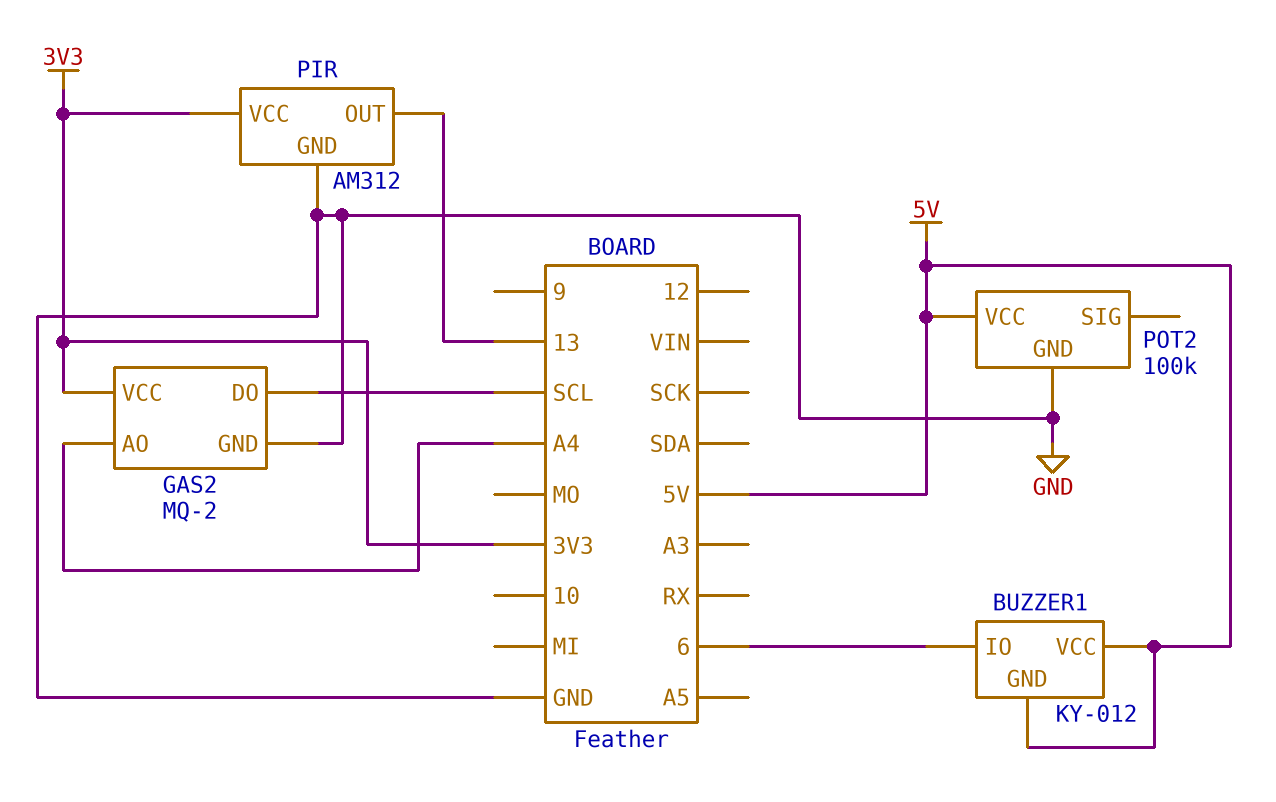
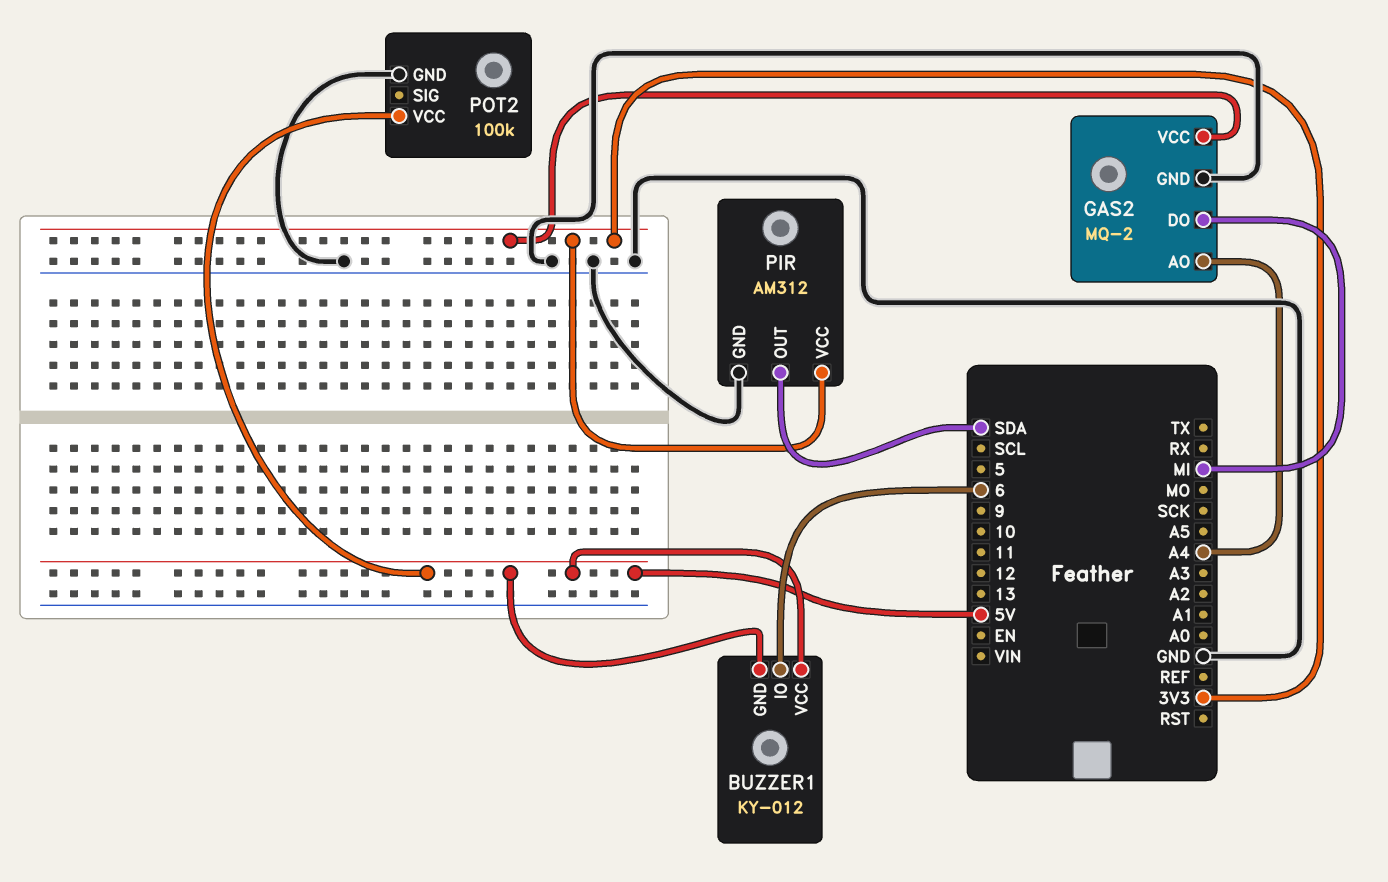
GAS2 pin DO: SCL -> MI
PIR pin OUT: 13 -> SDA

──────

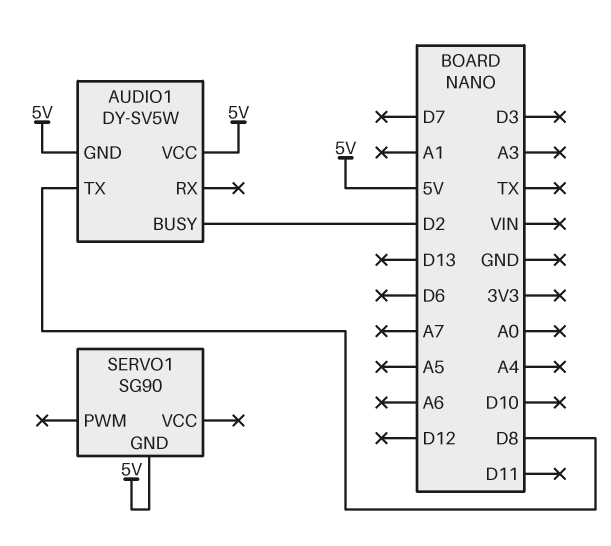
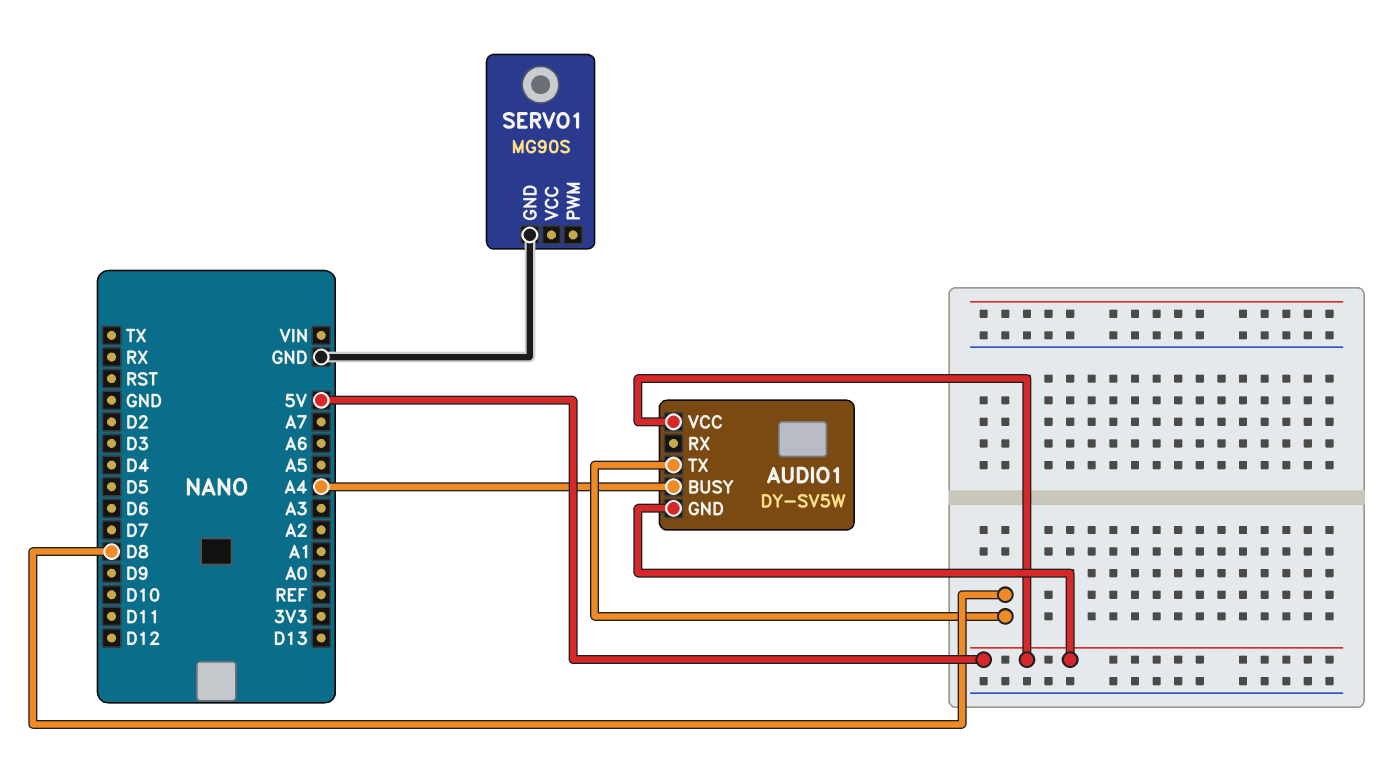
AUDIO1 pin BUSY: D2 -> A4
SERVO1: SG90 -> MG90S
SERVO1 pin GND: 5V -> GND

──────

All that belongs in your answer is the stretch of entries above from the line with "AUDIO1 pin BUSY: D2 -> A4" through the line with "SERVO1 pin GND: 5V -> GND", printed exactly.

AUDIO1 pin BUSY: D2 -> A4
SERVO1: SG90 -> MG90S
SERVO1 pin GND: 5V -> GND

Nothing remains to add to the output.